EXCERPTED DATA —
=== Begin Enclosure ===

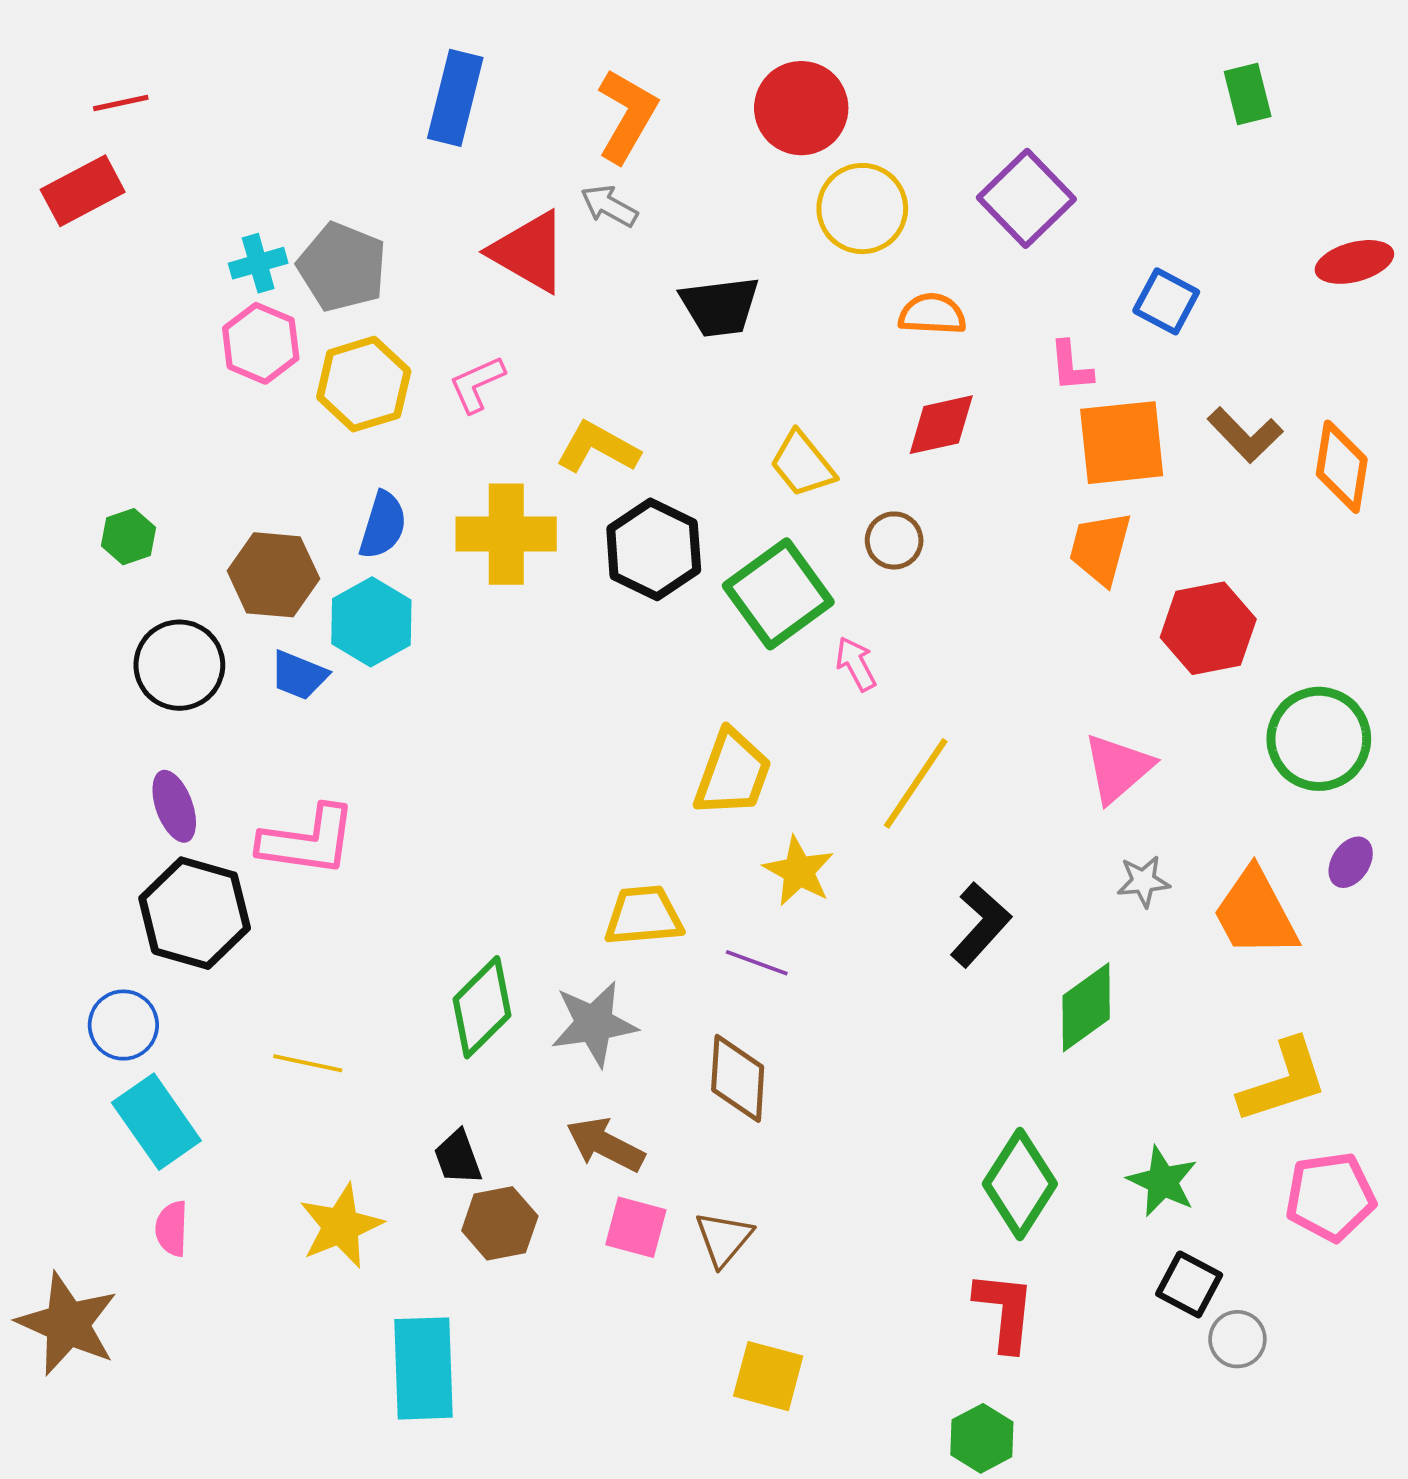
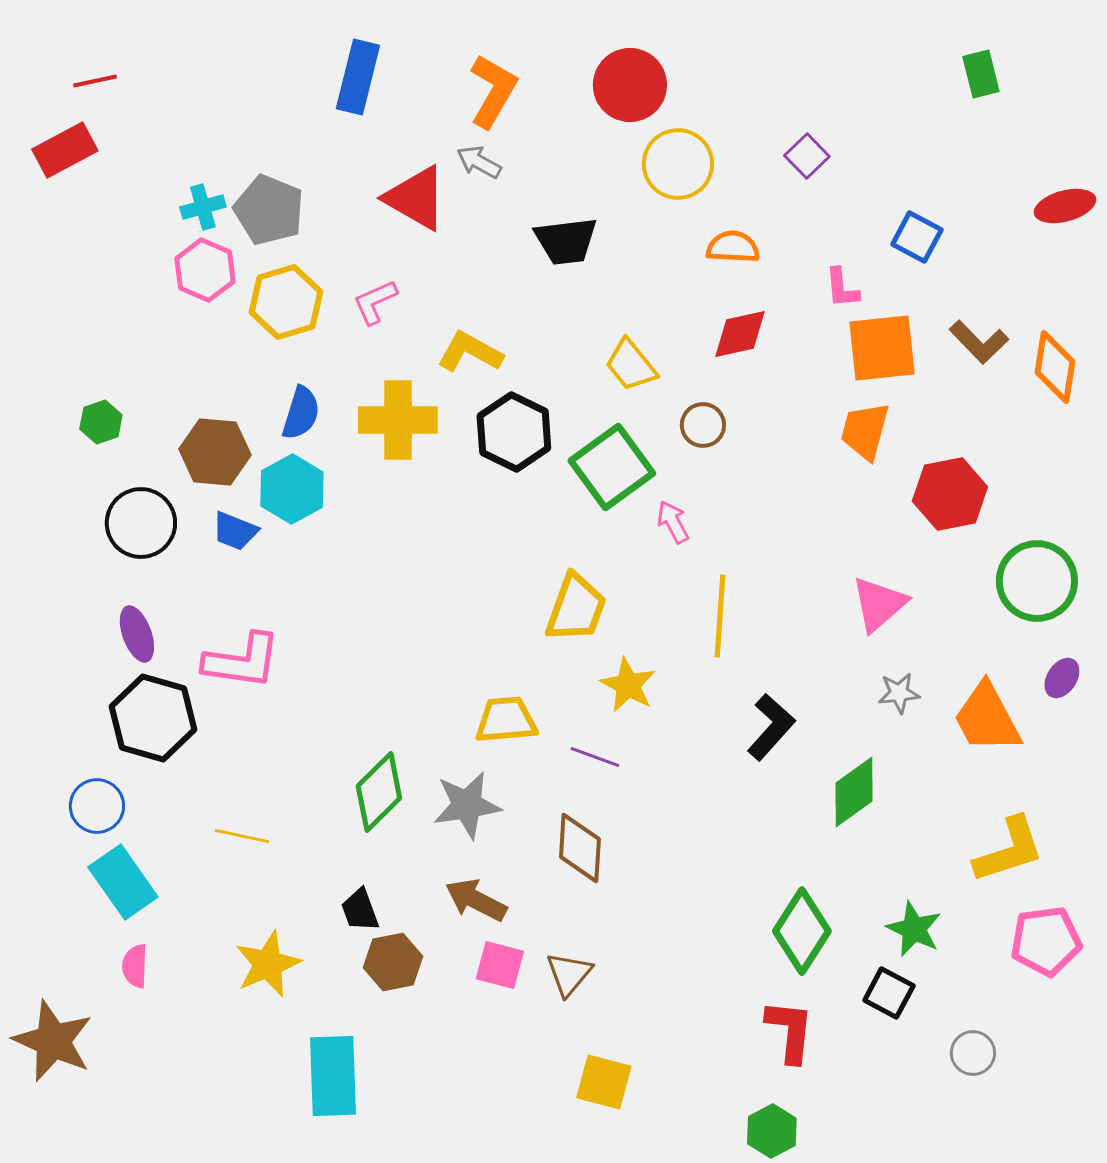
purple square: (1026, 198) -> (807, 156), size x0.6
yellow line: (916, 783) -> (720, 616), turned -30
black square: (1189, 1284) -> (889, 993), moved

=== End Enclosure ===
=== Begin Enclosure ===

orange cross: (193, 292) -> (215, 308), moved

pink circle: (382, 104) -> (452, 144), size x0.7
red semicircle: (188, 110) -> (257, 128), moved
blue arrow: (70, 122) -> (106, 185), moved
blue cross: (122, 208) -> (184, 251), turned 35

=== End Enclosure ===
=== Begin Enclosure ===

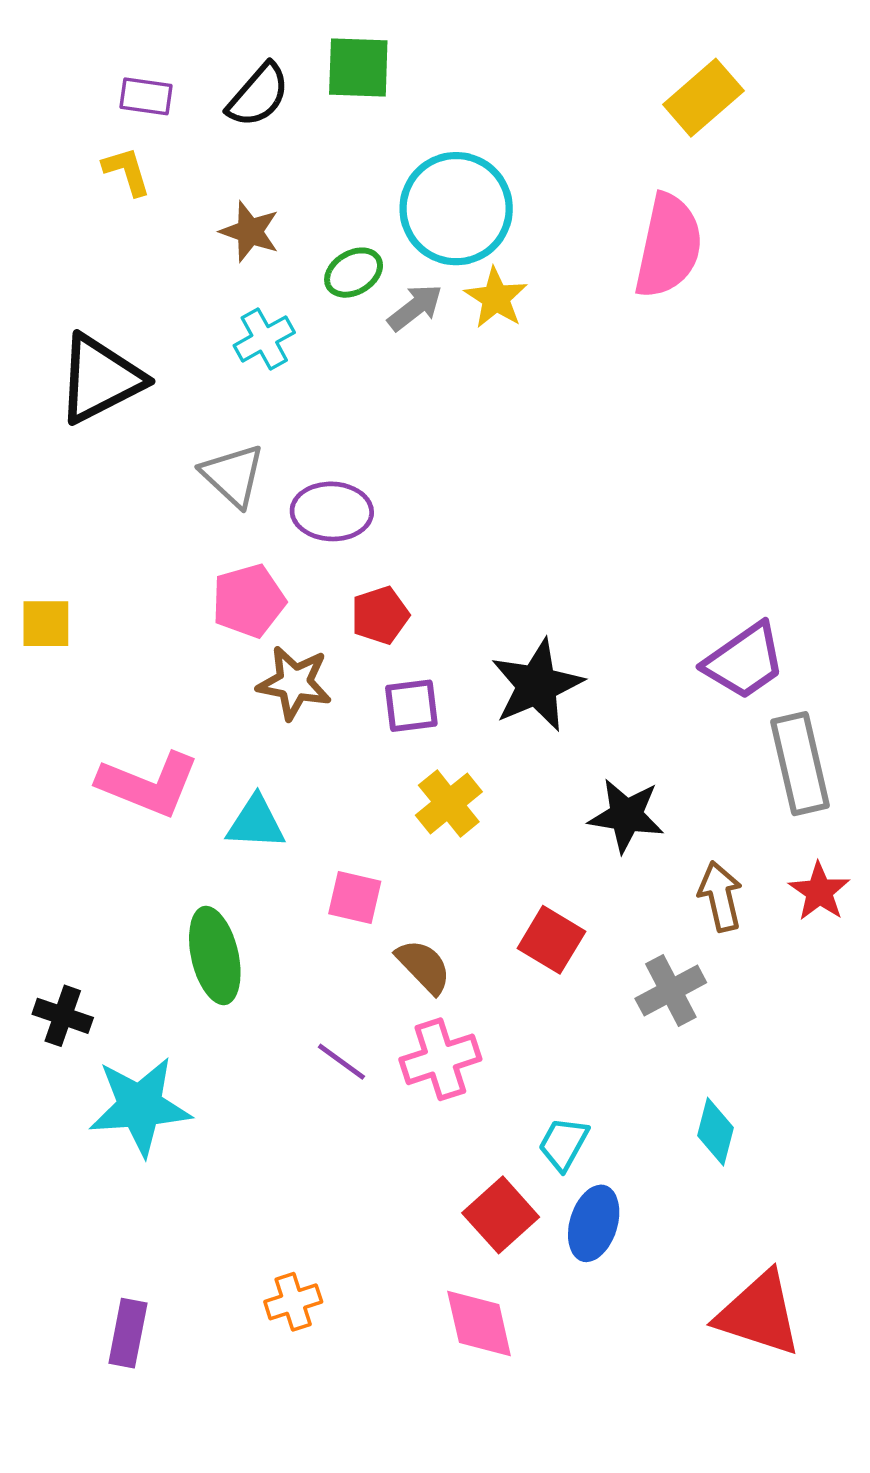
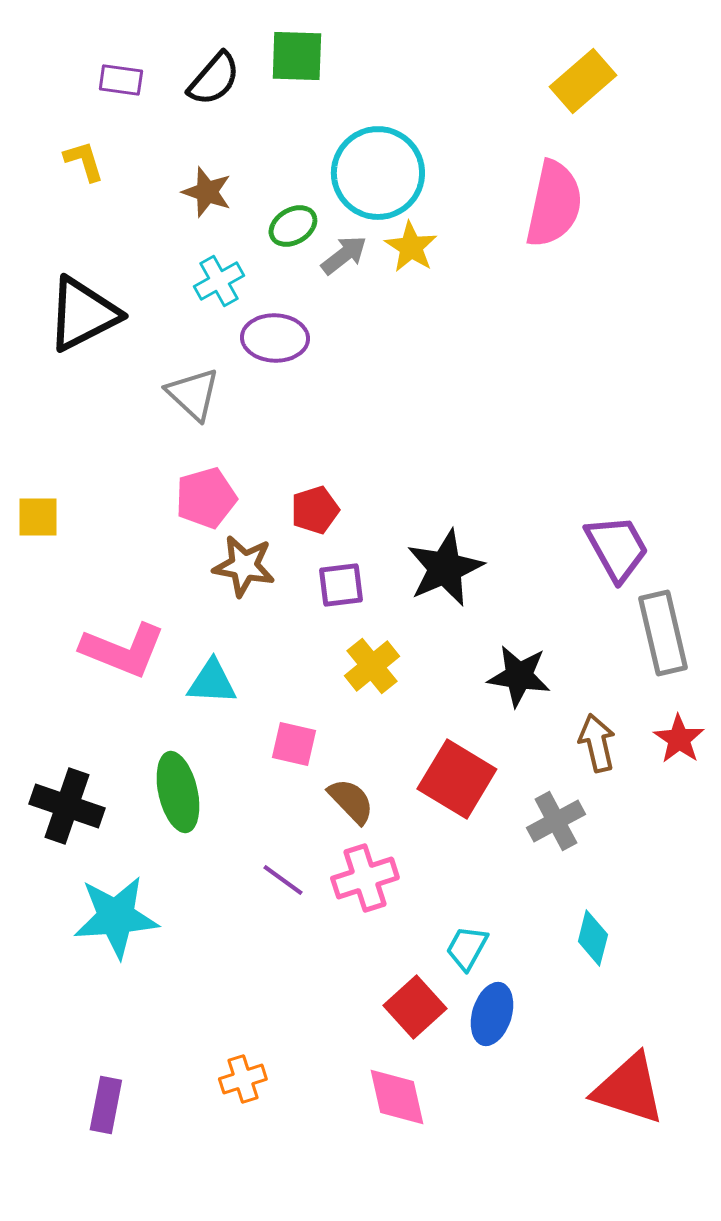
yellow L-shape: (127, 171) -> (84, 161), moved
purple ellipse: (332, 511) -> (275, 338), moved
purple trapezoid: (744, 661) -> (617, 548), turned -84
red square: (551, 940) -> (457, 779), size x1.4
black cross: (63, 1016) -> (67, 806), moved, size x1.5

=== End Enclosure ===

WHAT THIS TASK INVOLVES — Copy out precisely the lines from the line with "purple square: (1026, 198)" to the line with "black square: (1189, 1284)" in the material above, including those two lines and omitting all the rest.

RESULT OF THIS TASK —
purple square: (1026, 198) -> (807, 156), size x0.6
yellow line: (916, 783) -> (720, 616), turned -30
black square: (1189, 1284) -> (889, 993), moved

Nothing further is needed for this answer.